───── Record set
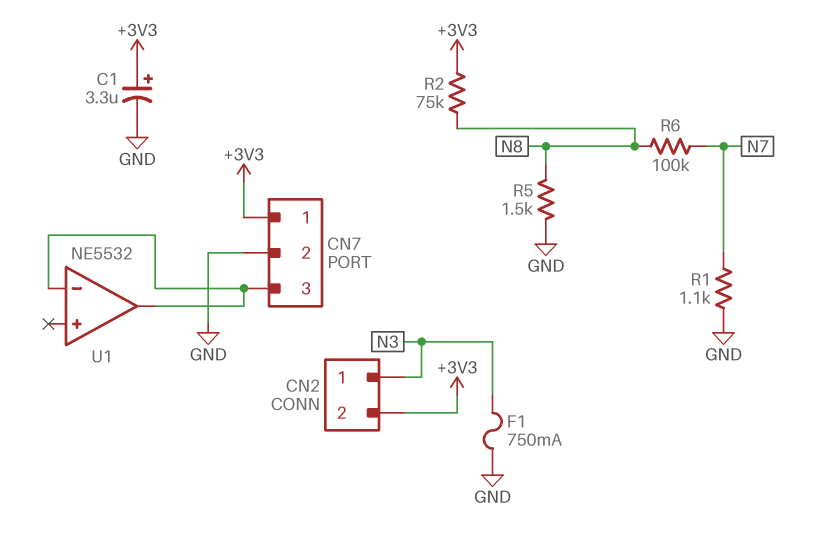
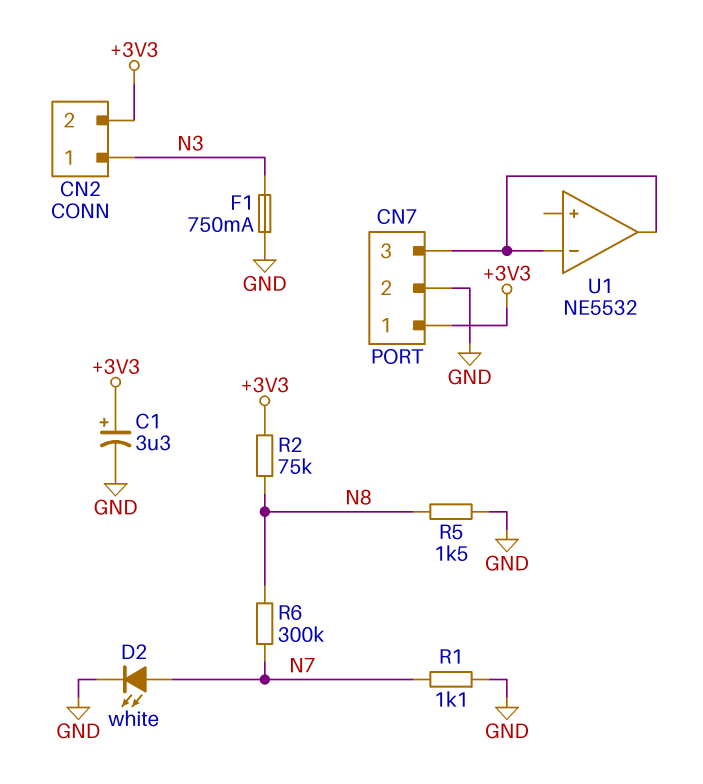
D2: none -> LED white (A N7, K GND)
R6: 100k (N7, N8) -> 300k (N7, N8)

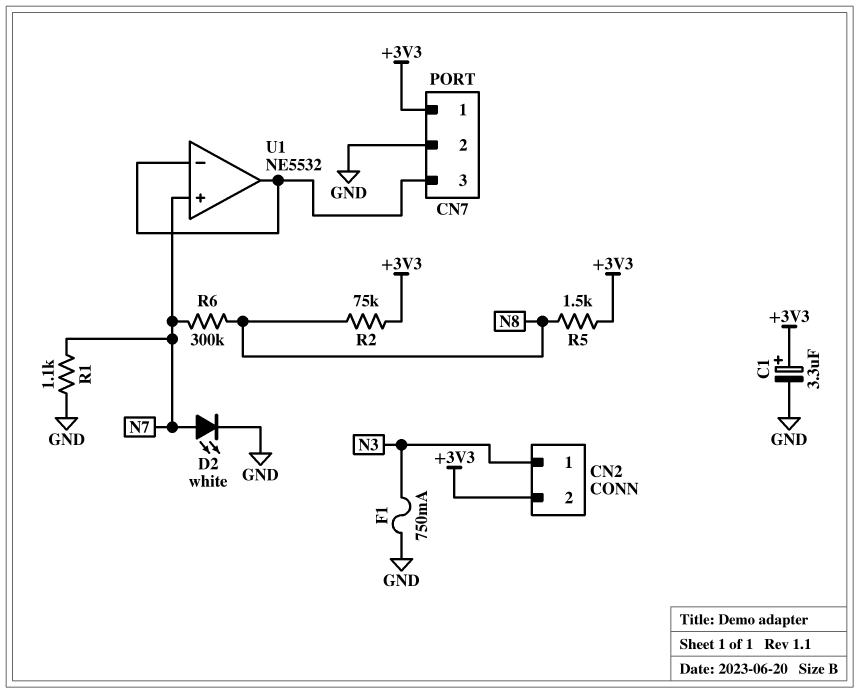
R5: 1.5k (GND, N8) -> 1.5k (+3V3, N8)
U1 pin in+: none -> N7

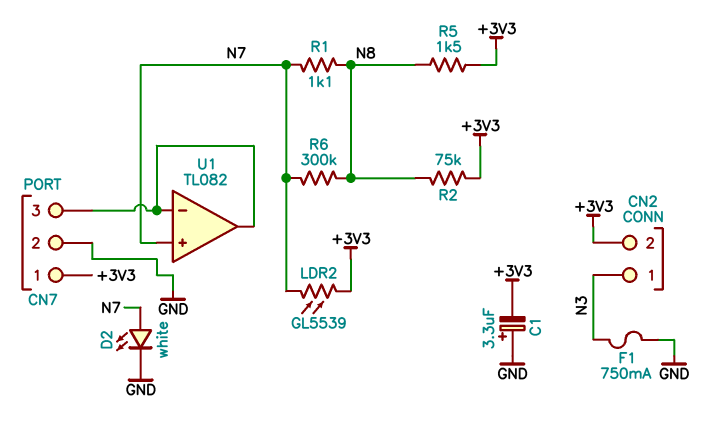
C1: 3.3uF (plus +3V3, minus GND) -> 3.3uF (plus GND, minus +3V3)
LDR2: none -> GL5539 (+3V3, N7)
R1: 1.1k (GND, N7) -> 1.1k (N7, N8)
U1: NE5532 -> TL082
──────────
- What you have to do -
Would you retype the material exactly, omitting each picture?

- Response below -
D2: none -> LED white (A N7, K GND)
R6: 100k (N7, N8) -> 300k (N7, N8)

R5: 1.5k (GND, N8) -> 1.5k (+3V3, N8)
U1 pin in+: none -> N7

C1: 3.3uF (plus +3V3, minus GND) -> 3.3uF (plus GND, minus +3V3)
LDR2: none -> GL5539 (+3V3, N7)
R1: 1.1k (GND, N7) -> 1.1k (N7, N8)
U1: NE5532 -> TL082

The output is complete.